▸ PROBLEM DETAILS: In your copy of the entries, please include no pictures and return every word exactly.

== SUPPLIED MATERIAL

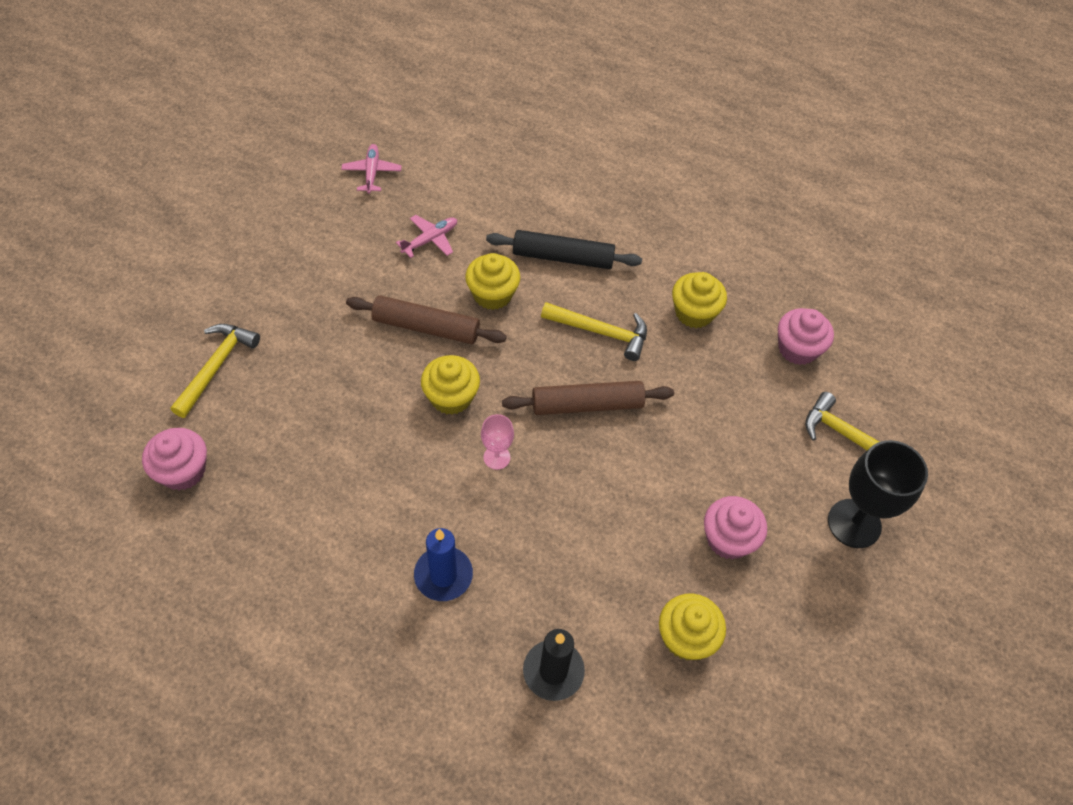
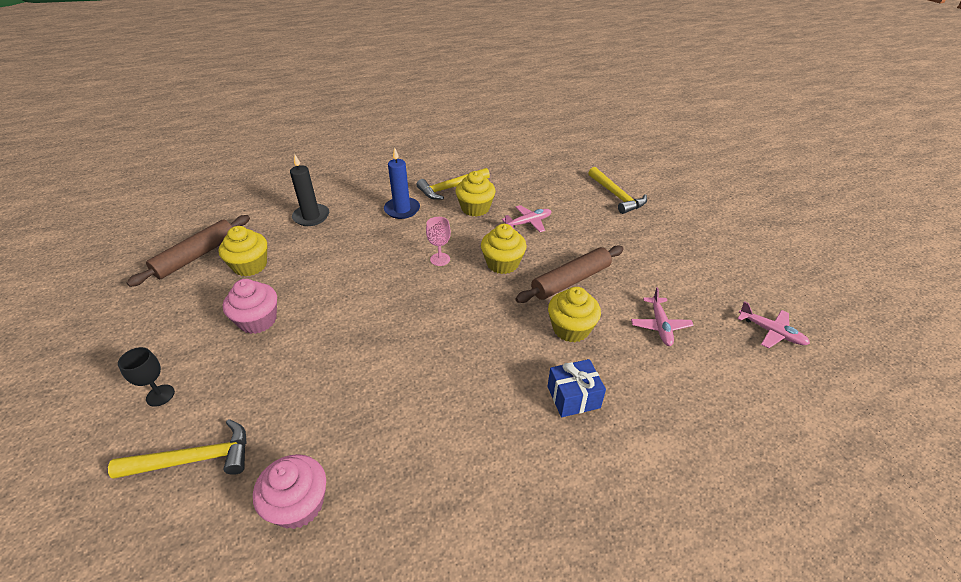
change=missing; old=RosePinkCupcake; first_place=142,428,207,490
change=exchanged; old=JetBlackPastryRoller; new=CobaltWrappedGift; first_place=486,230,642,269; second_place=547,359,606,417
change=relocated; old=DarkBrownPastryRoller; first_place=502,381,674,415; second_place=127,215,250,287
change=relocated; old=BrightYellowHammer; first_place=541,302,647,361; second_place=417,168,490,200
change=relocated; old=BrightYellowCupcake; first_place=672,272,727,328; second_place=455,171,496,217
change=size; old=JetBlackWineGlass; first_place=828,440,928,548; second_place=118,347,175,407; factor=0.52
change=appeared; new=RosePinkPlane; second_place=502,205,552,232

====

▸ RESULT OF THIS EXERCISE:
change=missing; old=RosePinkCupcake; first_place=142,428,207,490
change=exchanged; old=JetBlackPastryRoller; new=CobaltWrappedGift; first_place=486,230,642,269; second_place=547,359,606,417
change=relocated; old=DarkBrownPastryRoller; first_place=502,381,674,415; second_place=127,215,250,287
change=relocated; old=BrightYellowHammer; first_place=541,302,647,361; second_place=417,168,490,200
change=relocated; old=BrightYellowCupcake; first_place=672,272,727,328; second_place=455,171,496,217
change=size; old=JetBlackWineGlass; first_place=828,440,928,548; second_place=118,347,175,407; factor=0.52
change=appeared; new=RosePinkPlane; second_place=502,205,552,232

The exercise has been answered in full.